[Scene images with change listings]
▬▬▬▬▬▬

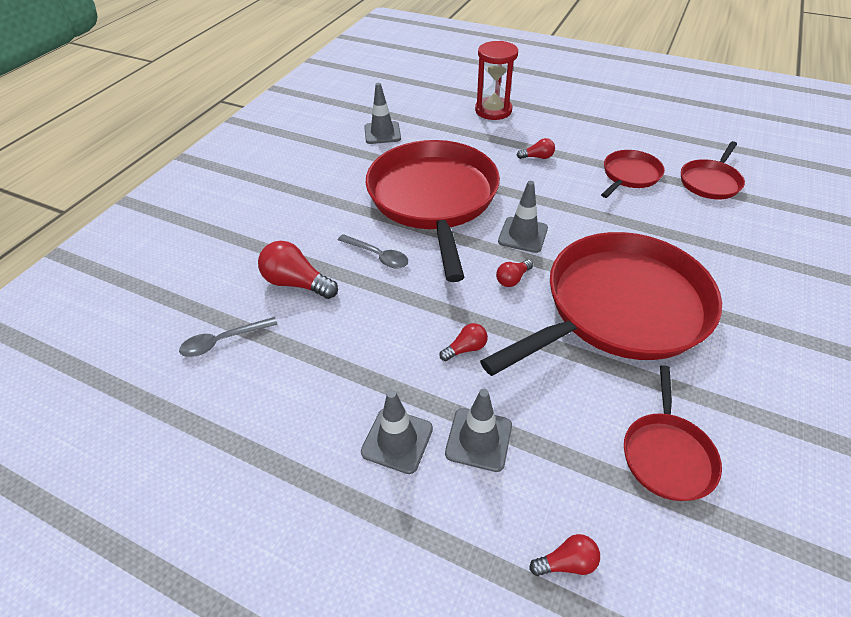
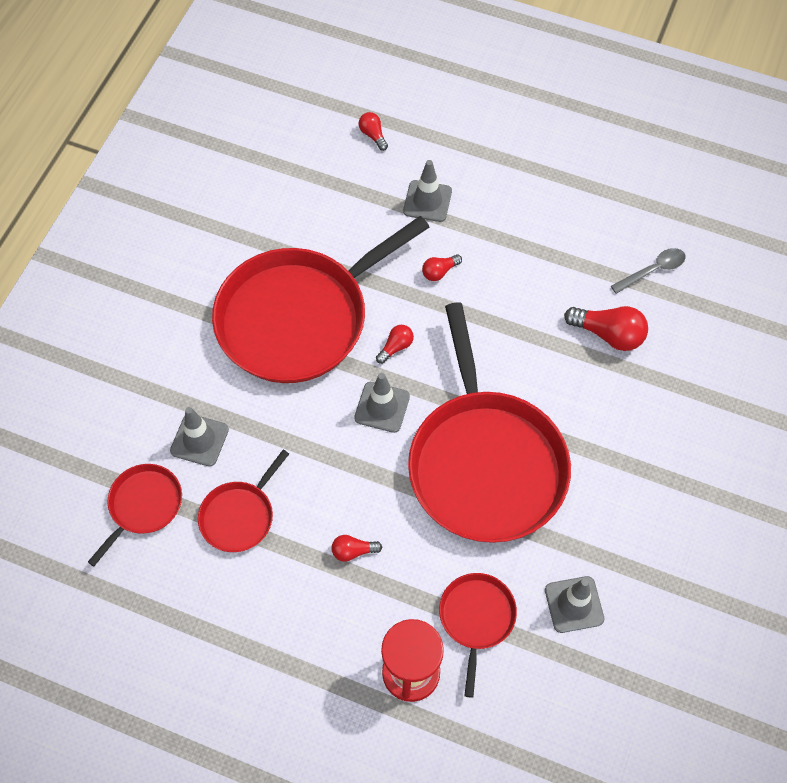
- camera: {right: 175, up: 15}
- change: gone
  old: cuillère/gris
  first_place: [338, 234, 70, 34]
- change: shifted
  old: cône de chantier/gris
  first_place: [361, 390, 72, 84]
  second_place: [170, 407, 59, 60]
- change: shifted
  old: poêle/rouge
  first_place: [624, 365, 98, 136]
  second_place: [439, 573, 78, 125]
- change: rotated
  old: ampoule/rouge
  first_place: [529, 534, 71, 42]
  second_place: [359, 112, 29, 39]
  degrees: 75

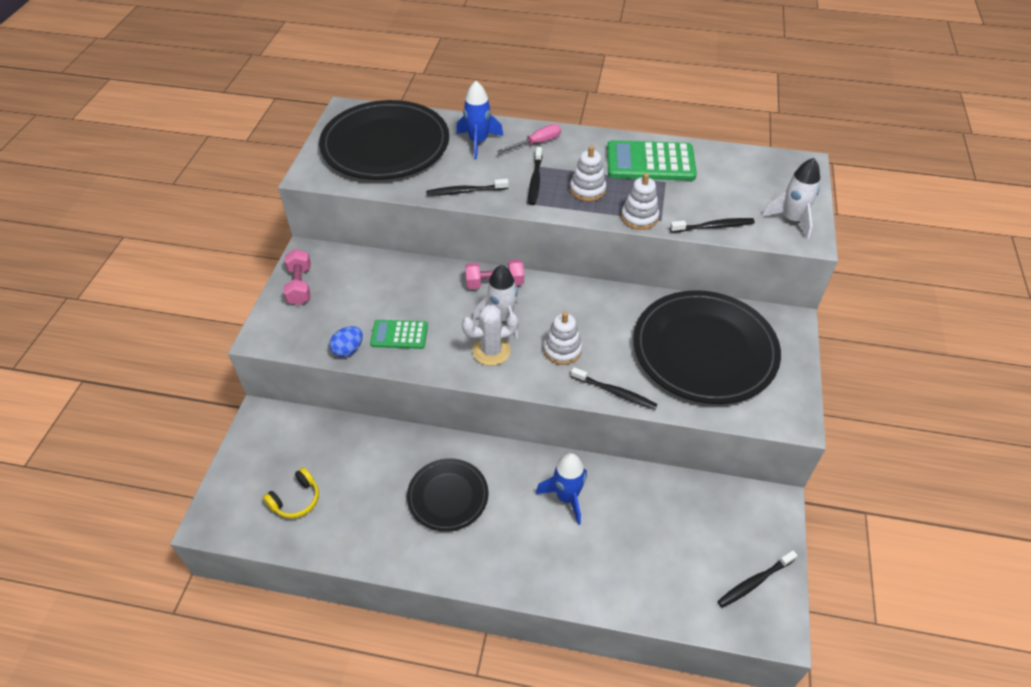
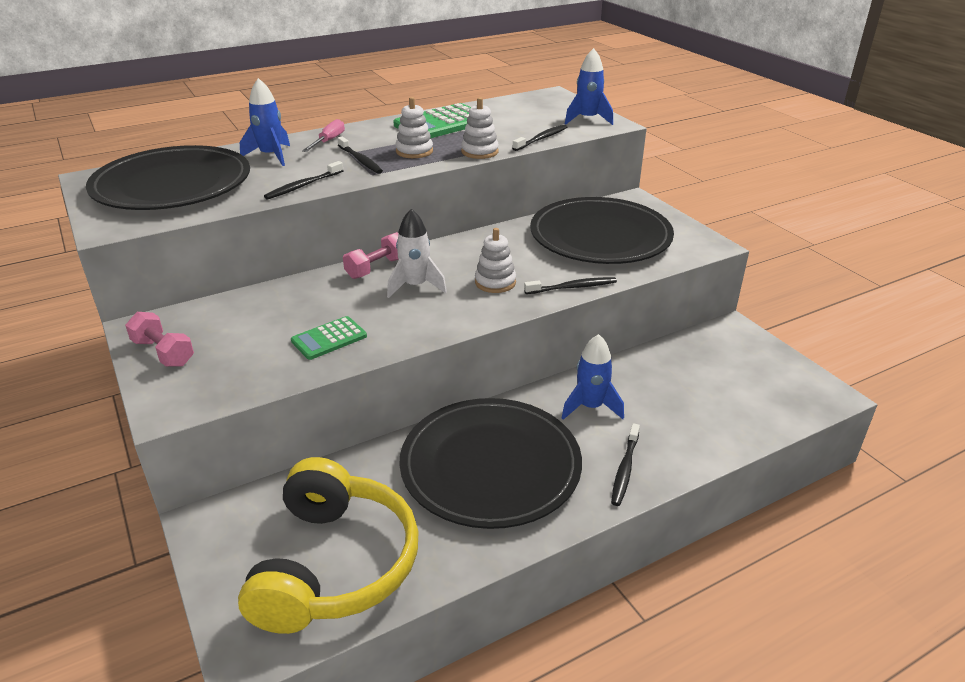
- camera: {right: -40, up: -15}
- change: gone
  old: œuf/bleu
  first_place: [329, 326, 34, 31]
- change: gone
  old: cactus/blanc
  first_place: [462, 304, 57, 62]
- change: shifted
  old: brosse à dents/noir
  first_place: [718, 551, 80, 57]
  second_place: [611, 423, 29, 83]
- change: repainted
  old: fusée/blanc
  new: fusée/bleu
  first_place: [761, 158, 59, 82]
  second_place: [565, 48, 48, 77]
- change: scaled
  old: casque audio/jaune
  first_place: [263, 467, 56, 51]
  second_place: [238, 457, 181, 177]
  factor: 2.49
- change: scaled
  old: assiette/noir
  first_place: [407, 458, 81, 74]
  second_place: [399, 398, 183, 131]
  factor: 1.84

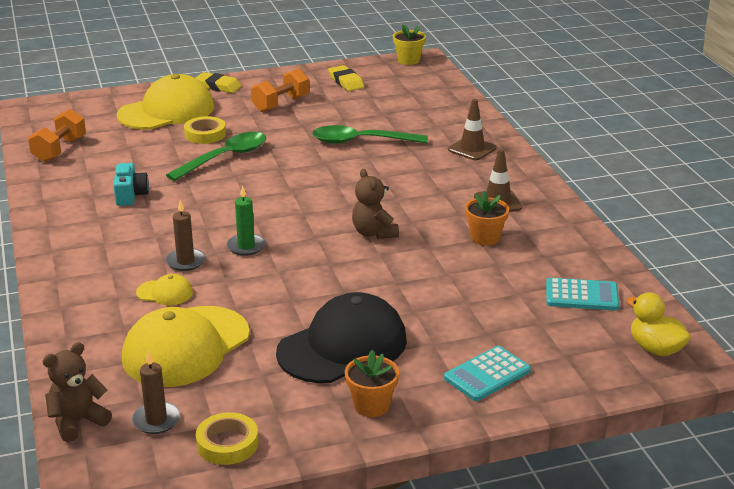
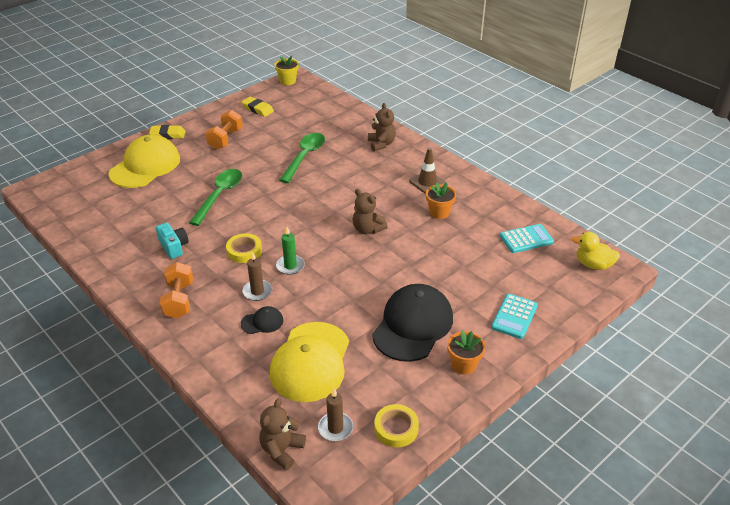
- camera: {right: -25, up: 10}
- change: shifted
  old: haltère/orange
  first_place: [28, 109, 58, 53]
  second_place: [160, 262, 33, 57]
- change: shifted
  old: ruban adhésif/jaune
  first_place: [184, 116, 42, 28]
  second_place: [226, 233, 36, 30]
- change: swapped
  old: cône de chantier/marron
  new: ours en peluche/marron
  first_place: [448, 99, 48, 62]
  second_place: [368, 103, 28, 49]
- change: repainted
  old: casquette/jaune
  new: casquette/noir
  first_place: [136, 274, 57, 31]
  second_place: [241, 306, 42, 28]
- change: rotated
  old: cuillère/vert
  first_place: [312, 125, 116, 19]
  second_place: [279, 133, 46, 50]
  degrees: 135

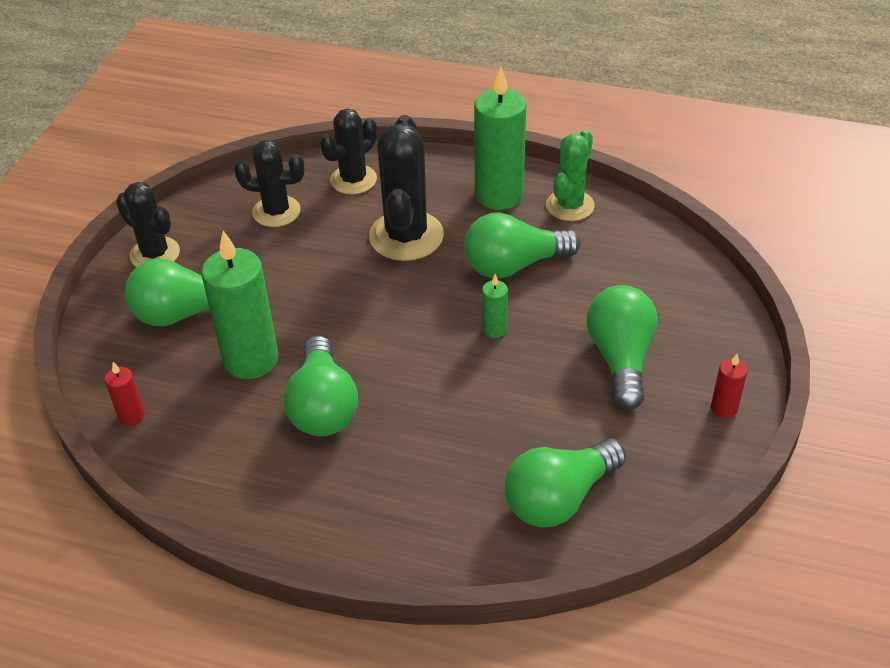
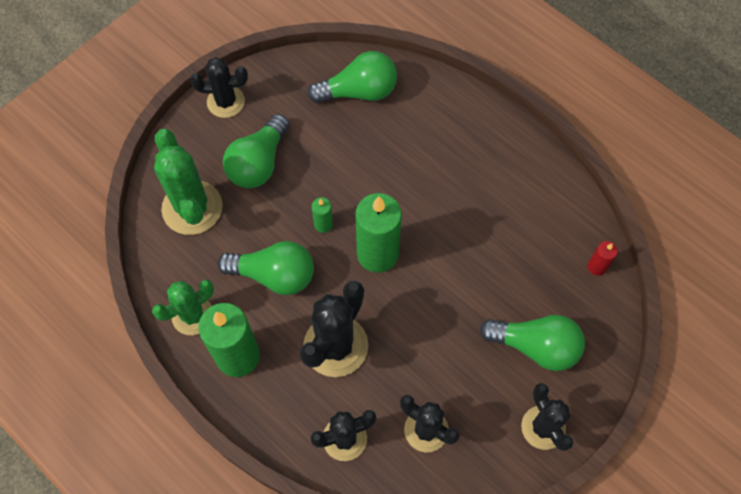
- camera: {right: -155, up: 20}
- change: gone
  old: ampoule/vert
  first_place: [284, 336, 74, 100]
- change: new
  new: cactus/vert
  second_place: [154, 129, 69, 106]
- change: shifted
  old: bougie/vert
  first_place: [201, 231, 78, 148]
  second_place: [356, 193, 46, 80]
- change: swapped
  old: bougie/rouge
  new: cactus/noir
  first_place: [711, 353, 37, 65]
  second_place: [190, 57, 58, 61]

▬▬▬▬▬▬

◆ **REQUIRED WORK**
From the records above, print exactly the lines that run from the line with "first_place: [624, 365, 98, 136]" to the line with "second_place: [359, 112, 29, 39]", inclusive.

◆ **ANSWER**
  first_place: [624, 365, 98, 136]
  second_place: [439, 573, 78, 125]
- change: rotated
  old: ampoule/rouge
  first_place: [529, 534, 71, 42]
  second_place: [359, 112, 29, 39]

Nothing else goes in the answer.